Once the line containing "BT2: 7.4V (plus" is found in the entries below, reproduce it and every line after it, stopping at and including the line containing "R8: 4.3k (W4, W6) -> 4.3k (5V, W4)"; reproduce nothing else, and keep each line exact.

(Excerpts from a dataset)
——————
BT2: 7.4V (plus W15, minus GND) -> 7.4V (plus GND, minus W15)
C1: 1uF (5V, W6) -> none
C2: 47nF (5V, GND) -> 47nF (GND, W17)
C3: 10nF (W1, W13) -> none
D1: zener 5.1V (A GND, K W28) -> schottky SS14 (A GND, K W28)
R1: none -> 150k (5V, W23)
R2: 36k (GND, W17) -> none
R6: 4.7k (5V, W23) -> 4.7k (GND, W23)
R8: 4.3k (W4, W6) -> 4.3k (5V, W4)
——————
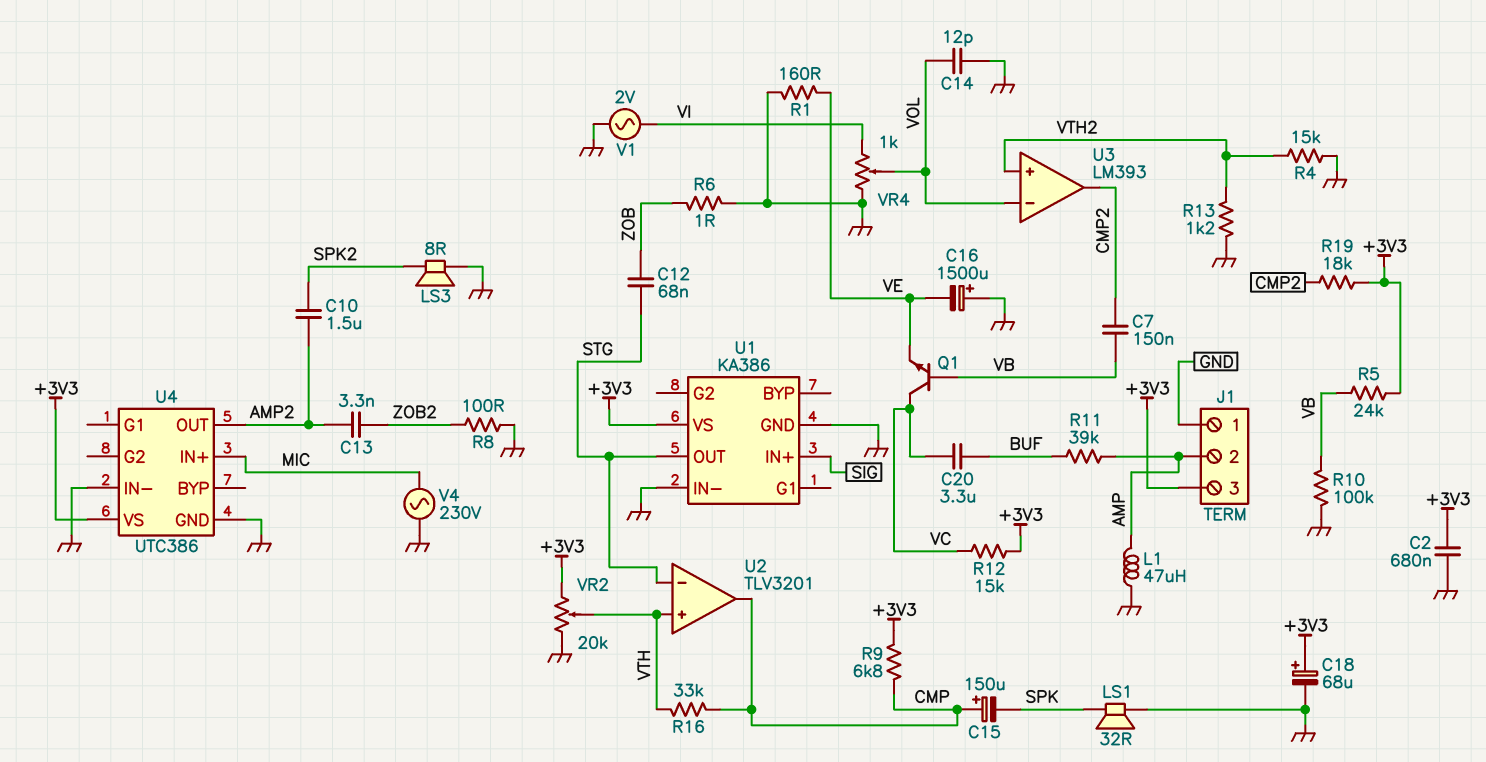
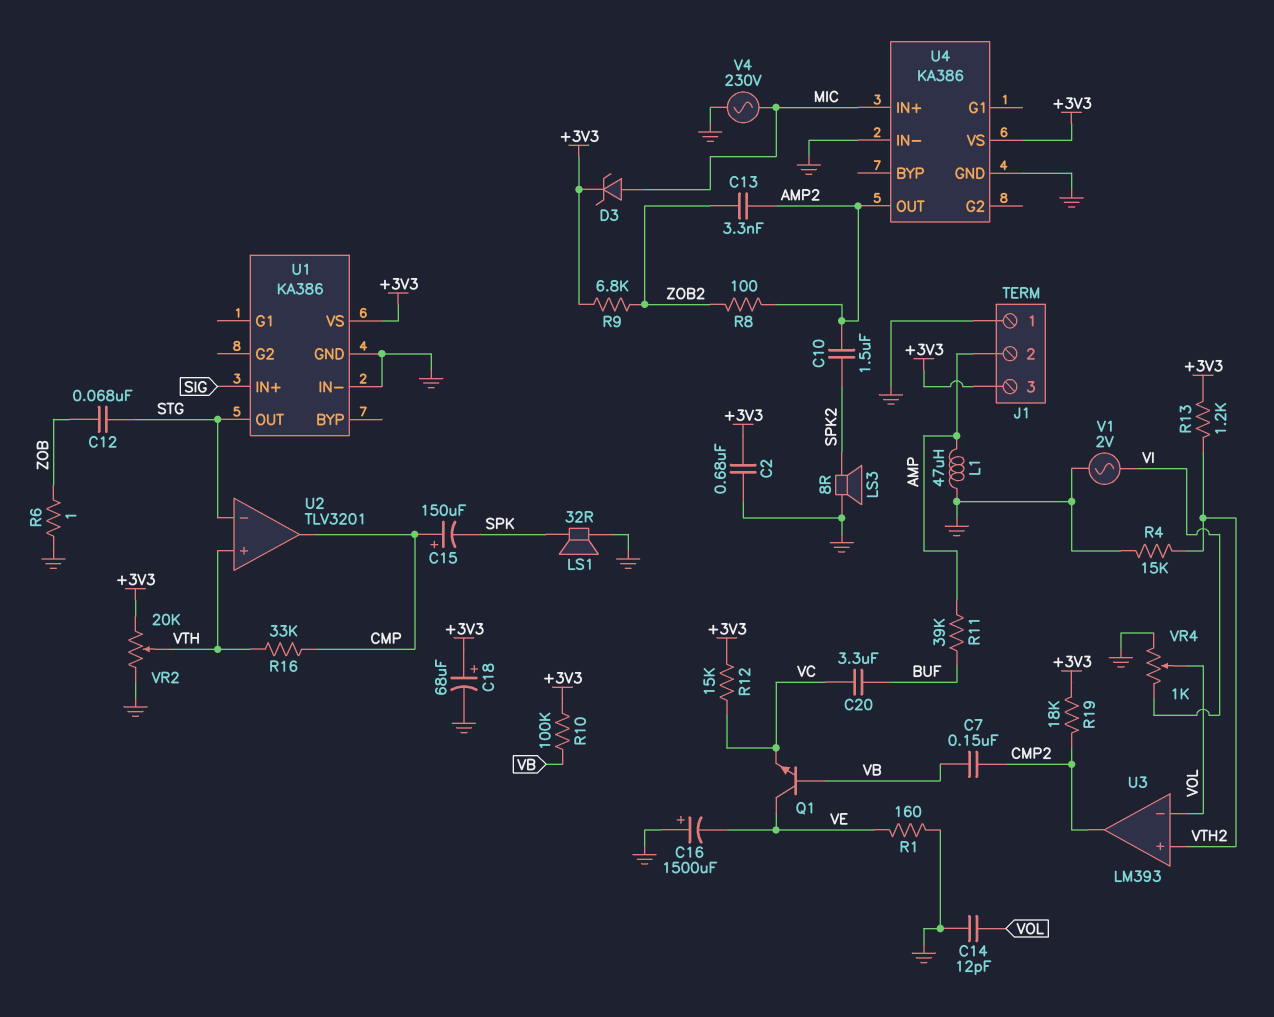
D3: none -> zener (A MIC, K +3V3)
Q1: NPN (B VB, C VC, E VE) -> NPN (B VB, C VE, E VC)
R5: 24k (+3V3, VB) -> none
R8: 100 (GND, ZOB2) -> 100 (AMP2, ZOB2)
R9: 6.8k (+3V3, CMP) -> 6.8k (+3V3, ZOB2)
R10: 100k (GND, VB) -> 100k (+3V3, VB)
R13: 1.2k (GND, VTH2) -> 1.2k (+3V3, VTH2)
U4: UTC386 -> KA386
——————
Written response »
BT2: 7.4V (plus W15, minus GND) -> 7.4V (plus GND, minus W15)
C1: 1uF (5V, W6) -> none
C2: 47nF (5V, GND) -> 47nF (GND, W17)
C3: 10nF (W1, W13) -> none
D1: zener 5.1V (A GND, K W28) -> schottky SS14 (A GND, K W28)
R1: none -> 150k (5V, W23)
R2: 36k (GND, W17) -> none
R6: 4.7k (5V, W23) -> 4.7k (GND, W23)
R8: 4.3k (W4, W6) -> 4.3k (5V, W4)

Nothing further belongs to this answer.